→ REQUIRED WORK
Of the lines below, copy those that hold the word "SCALE".

→ SOURCE DATA

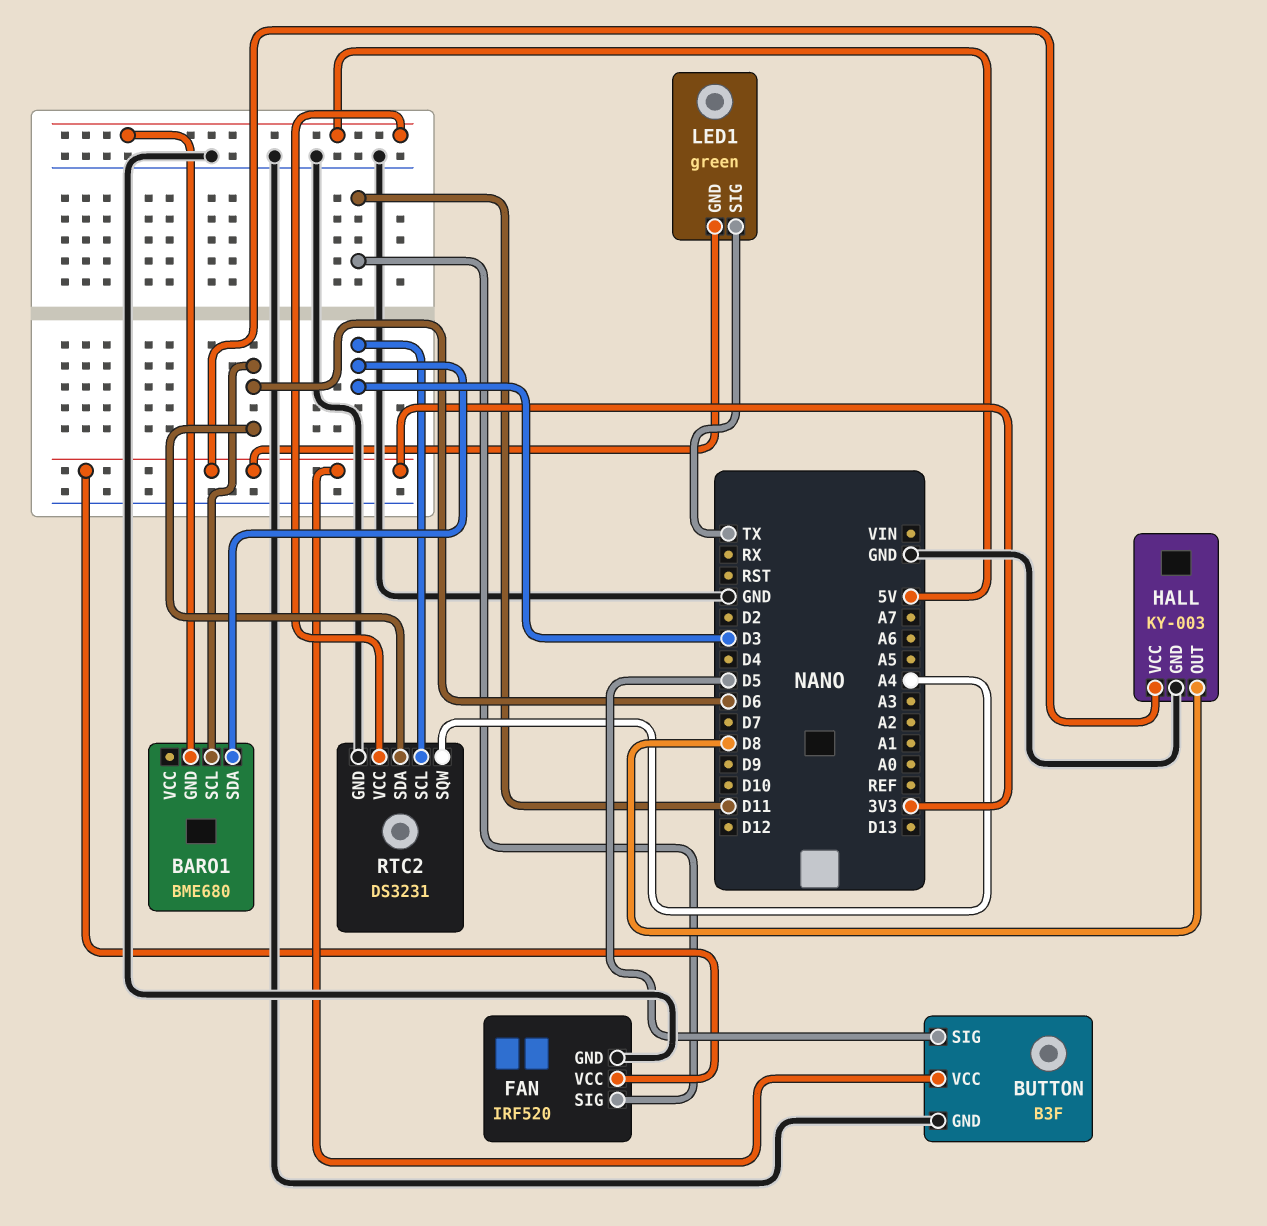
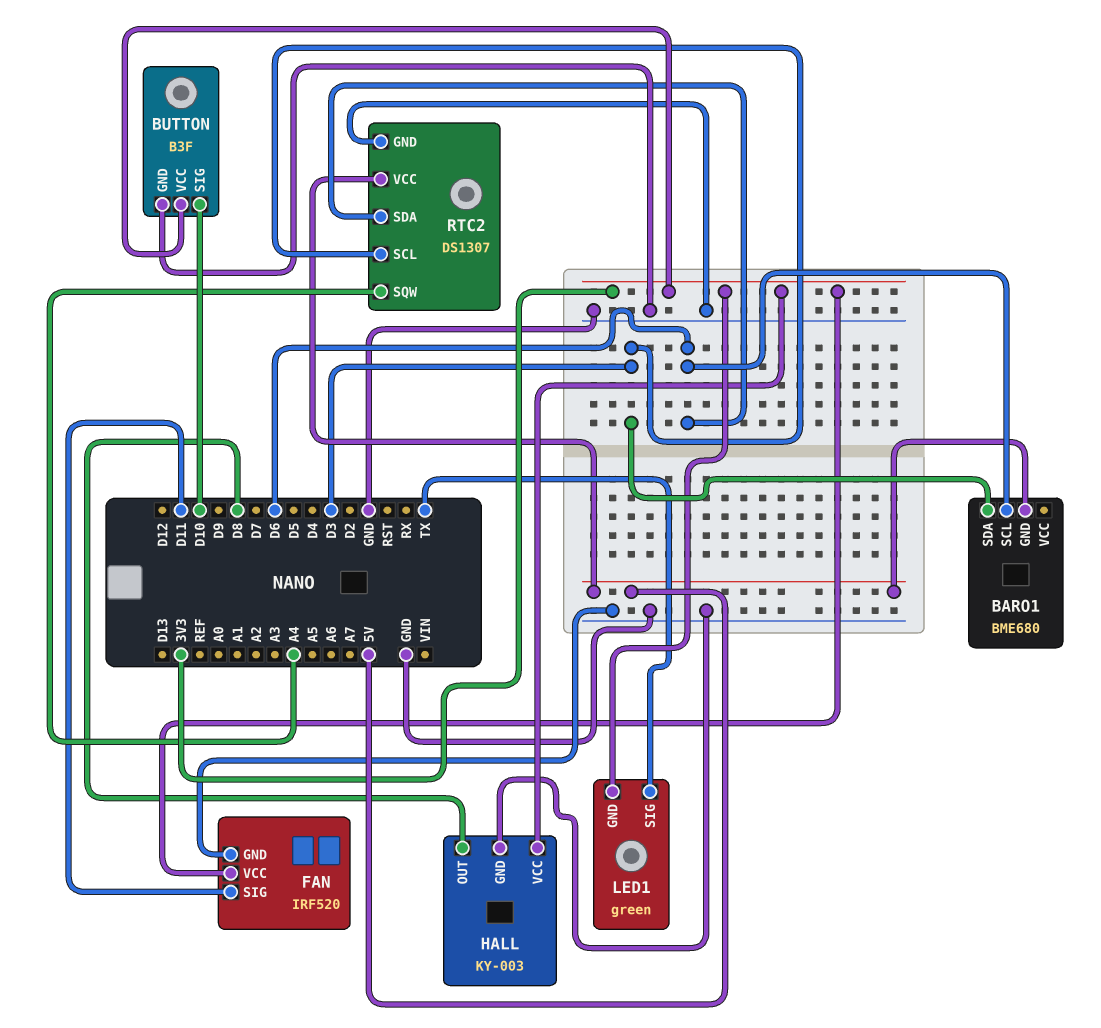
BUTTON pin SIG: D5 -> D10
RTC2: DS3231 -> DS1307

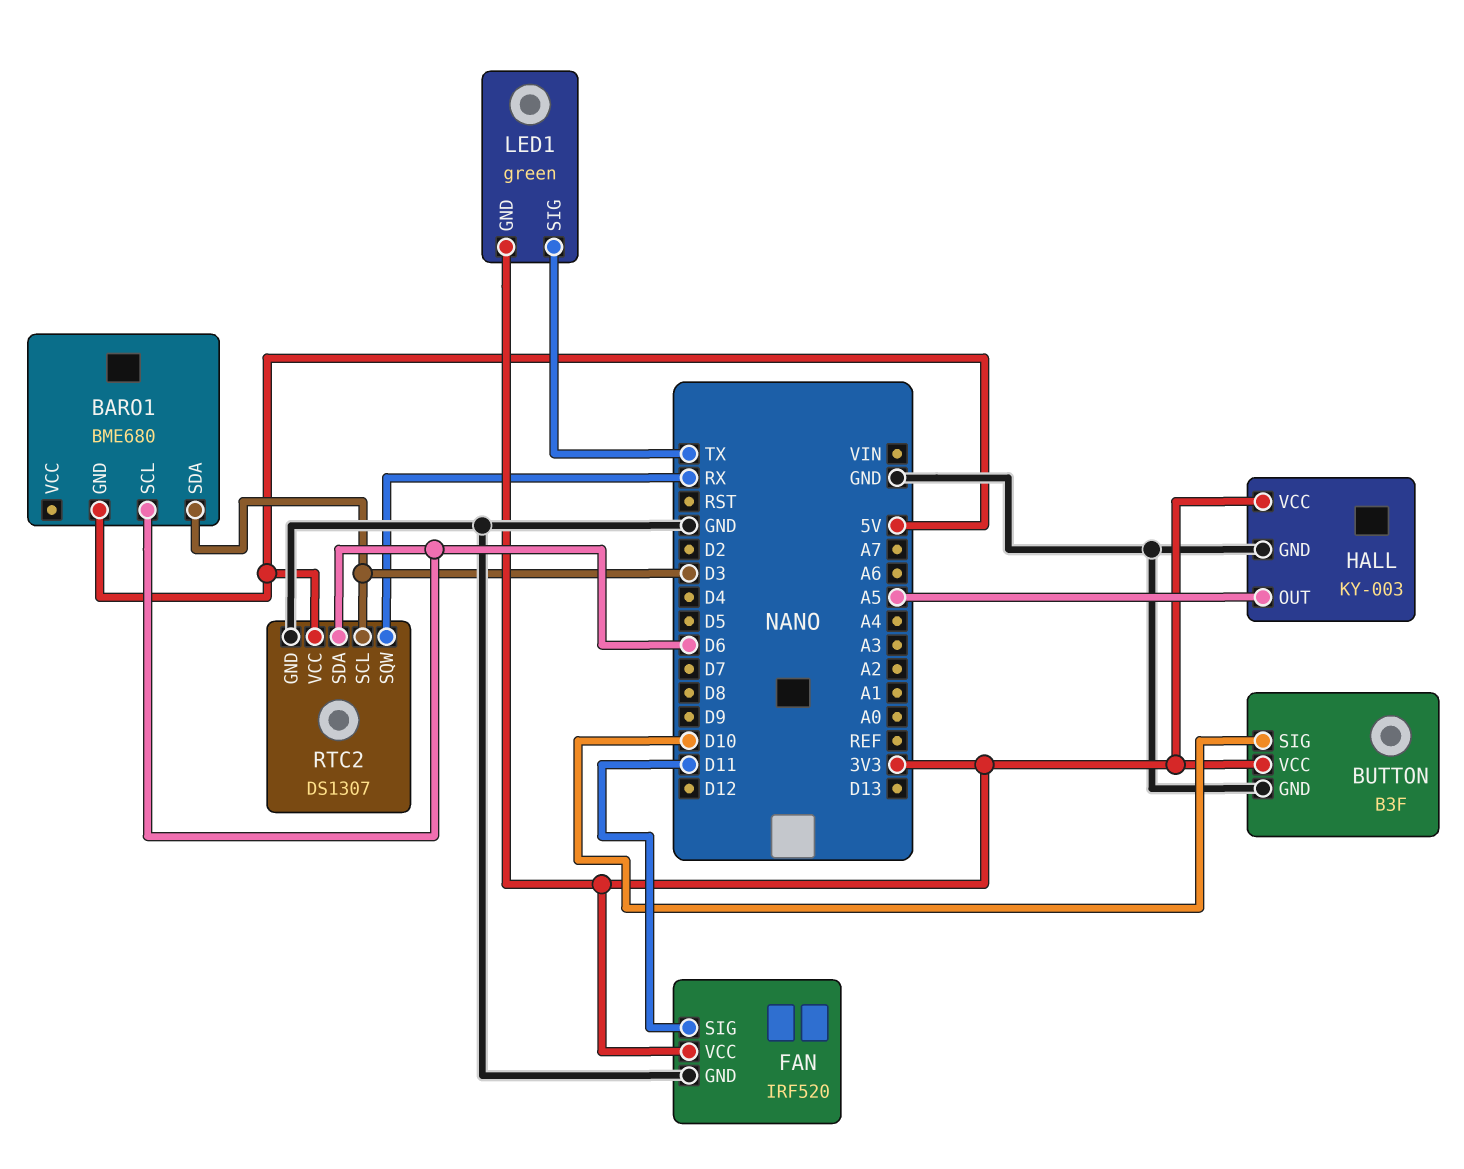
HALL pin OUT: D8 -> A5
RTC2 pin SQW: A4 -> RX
...
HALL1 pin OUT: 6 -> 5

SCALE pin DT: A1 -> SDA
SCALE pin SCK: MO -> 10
--
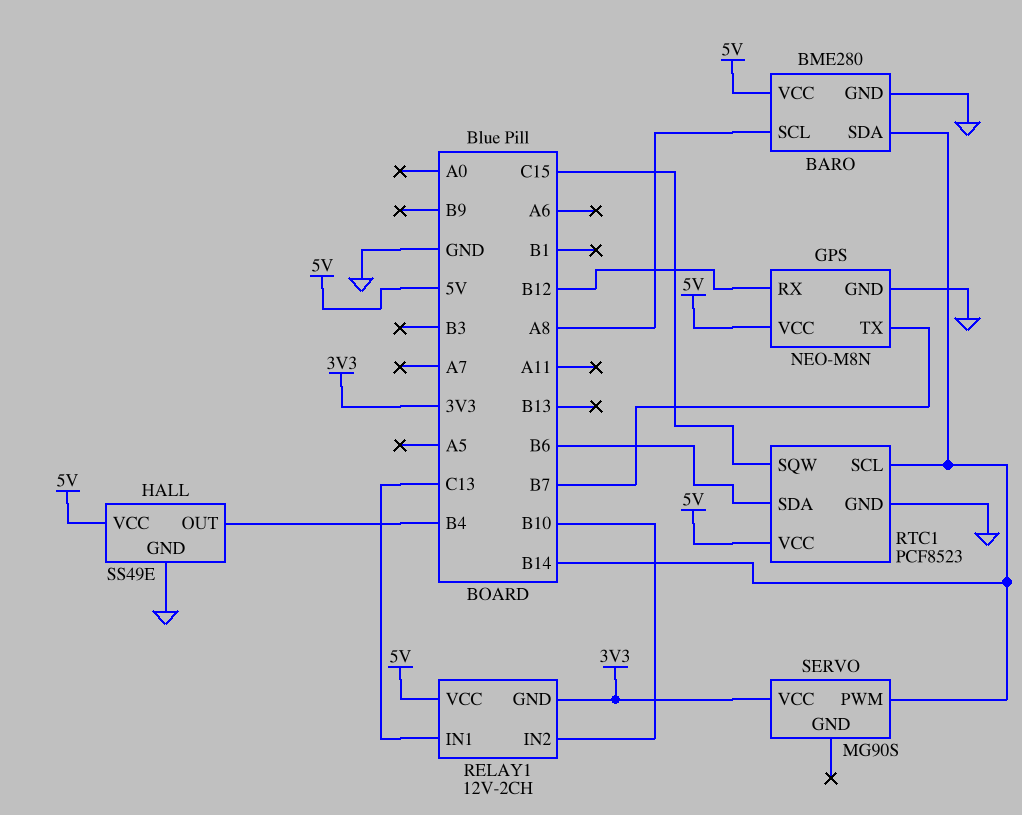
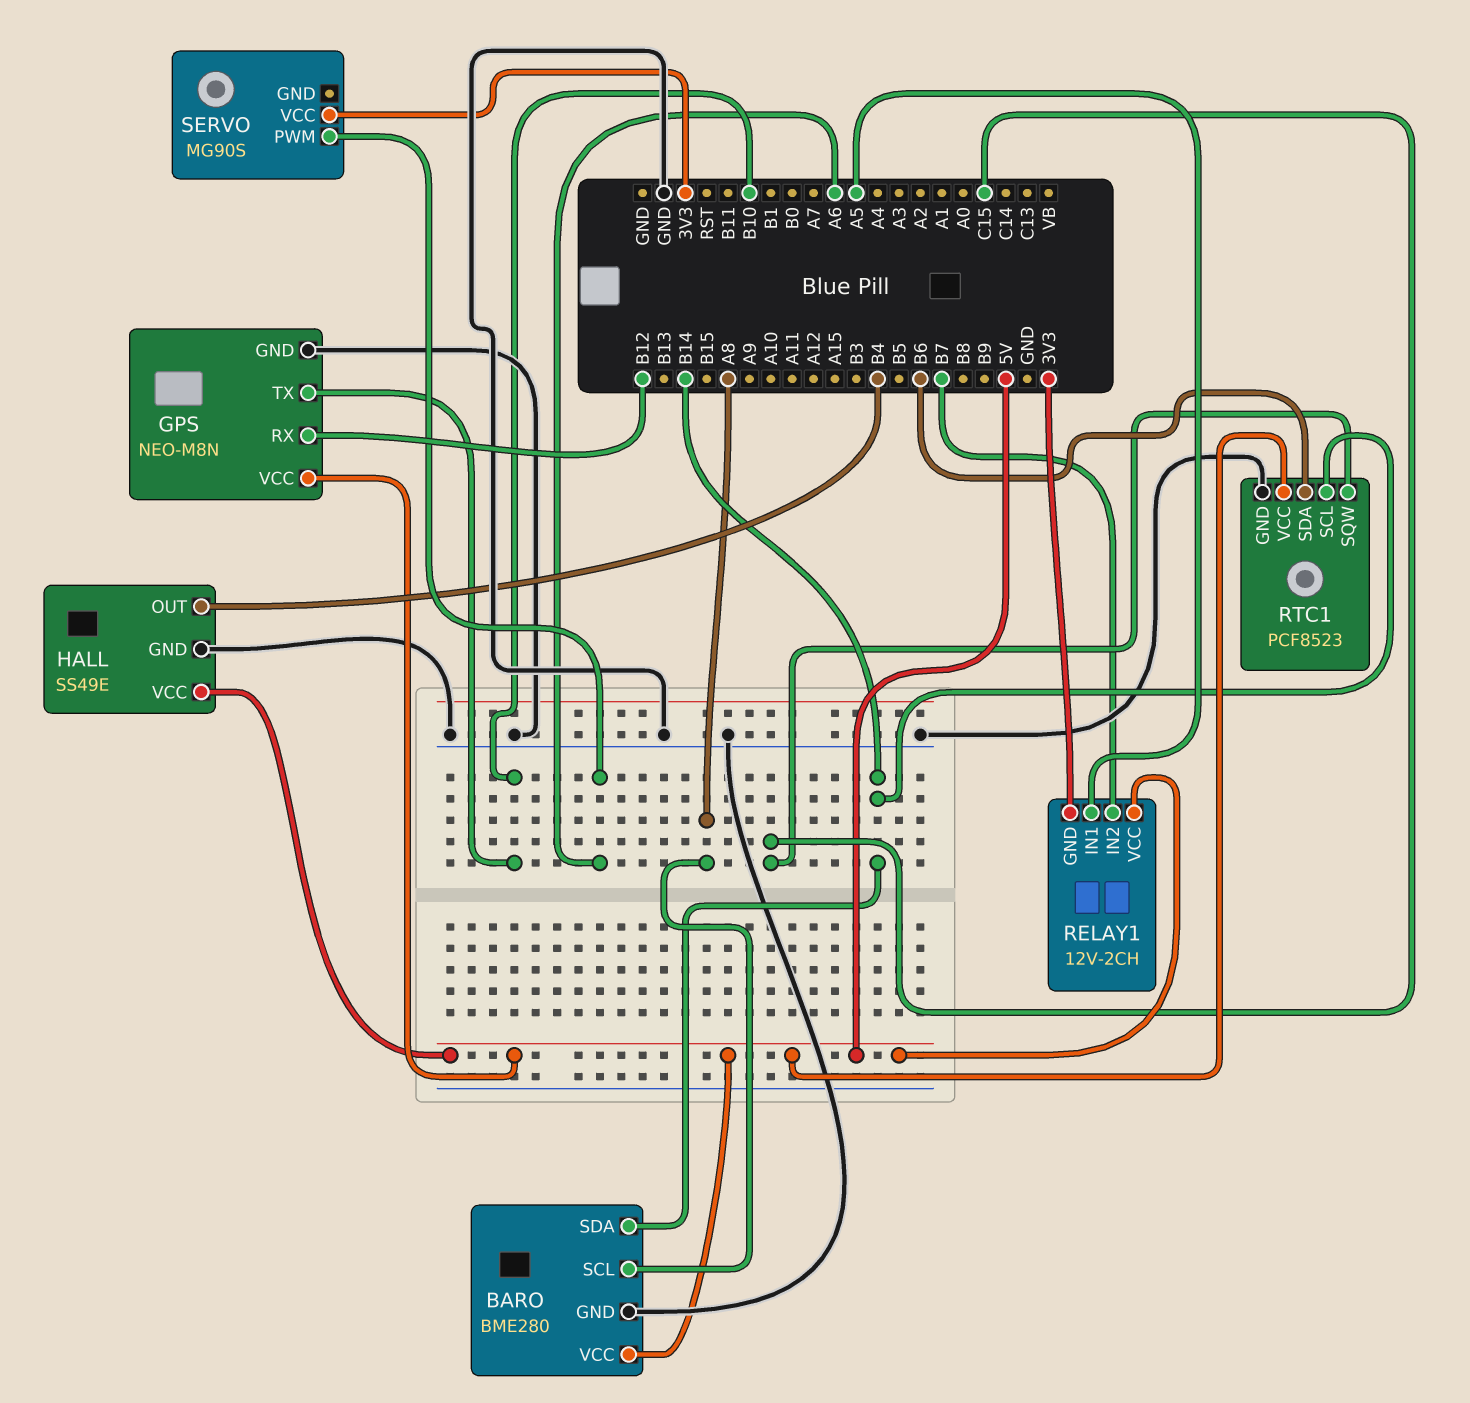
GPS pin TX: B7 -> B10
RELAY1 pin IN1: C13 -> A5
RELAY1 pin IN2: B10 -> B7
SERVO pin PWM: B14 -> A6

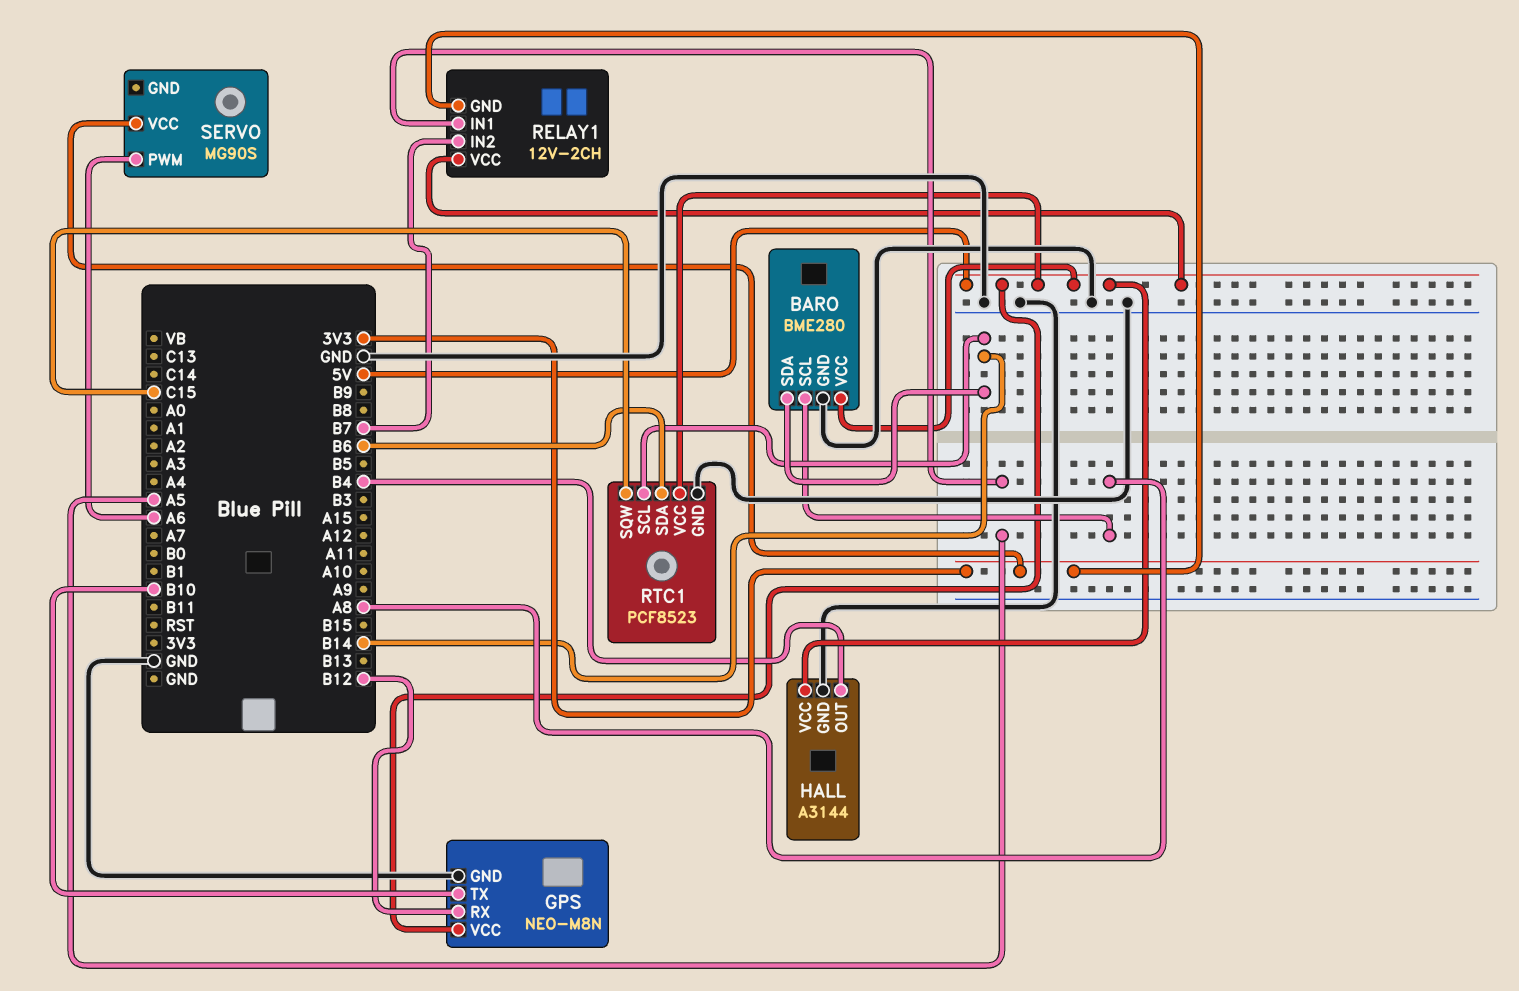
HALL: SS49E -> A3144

→ WRITTEN ANSWER
SCALE pin DT: A1 -> SDA
SCALE pin SCK: MO -> 10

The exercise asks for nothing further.